WORK INSTRUCTION
A faithful transcription of all lines below is the expected answer.

(Extracted records)
+++

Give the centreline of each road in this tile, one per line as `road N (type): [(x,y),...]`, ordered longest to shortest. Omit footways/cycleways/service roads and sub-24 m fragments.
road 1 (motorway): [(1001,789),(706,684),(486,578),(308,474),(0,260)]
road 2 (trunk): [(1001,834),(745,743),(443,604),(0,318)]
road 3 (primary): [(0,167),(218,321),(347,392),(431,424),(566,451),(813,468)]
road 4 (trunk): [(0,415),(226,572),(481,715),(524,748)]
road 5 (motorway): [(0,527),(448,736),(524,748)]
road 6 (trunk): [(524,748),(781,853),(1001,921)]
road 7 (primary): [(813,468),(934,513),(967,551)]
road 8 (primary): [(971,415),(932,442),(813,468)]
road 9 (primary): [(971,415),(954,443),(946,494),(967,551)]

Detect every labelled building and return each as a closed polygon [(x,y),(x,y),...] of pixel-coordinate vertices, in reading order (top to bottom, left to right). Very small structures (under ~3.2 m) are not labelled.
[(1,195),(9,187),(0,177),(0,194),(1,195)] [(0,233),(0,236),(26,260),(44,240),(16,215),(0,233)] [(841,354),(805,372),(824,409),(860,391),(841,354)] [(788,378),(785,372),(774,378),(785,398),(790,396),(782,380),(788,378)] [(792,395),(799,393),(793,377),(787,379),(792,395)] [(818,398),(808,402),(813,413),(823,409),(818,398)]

+++

WRITTEN RESPONSE
Give the centreline of each road in this tile, one per line as `road N (type): [(x,y),...]`, ordered longest to shortest. Omit footways/cycleways/service roads and sub-24 m fragments.
road 1 (motorway): [(1001,789),(706,684),(486,578),(308,474),(0,260)]
road 2 (trunk): [(1001,834),(745,743),(443,604),(0,318)]
road 3 (primary): [(0,167),(218,321),(347,392),(431,424),(566,451),(813,468)]
road 4 (trunk): [(0,415),(226,572),(481,715),(524,748)]
road 5 (motorway): [(0,527),(448,736),(524,748)]
road 6 (trunk): [(524,748),(781,853),(1001,921)]
road 7 (primary): [(813,468),(934,513),(967,551)]
road 8 (primary): [(971,415),(932,442),(813,468)]
road 9 (primary): [(971,415),(954,443),(946,494),(967,551)]

Detect every labelled building and return each as a closed polygon [(x,y),(x,y),...] of pixel-coordinate vertices, in reading order (top to bottom, left to right). Very small structures (under ~3.2 m) are not labelled.
[(1,195),(9,187),(0,177),(0,194),(1,195)] [(0,233),(0,236),(26,260),(44,240),(16,215),(0,233)] [(841,354),(805,372),(824,409),(860,391),(841,354)] [(788,378),(785,372),(774,378),(785,398),(790,396),(782,380),(788,378)] [(792,395),(799,393),(793,377),(787,379),(792,395)] [(818,398),(808,402),(813,413),(823,409),(818,398)]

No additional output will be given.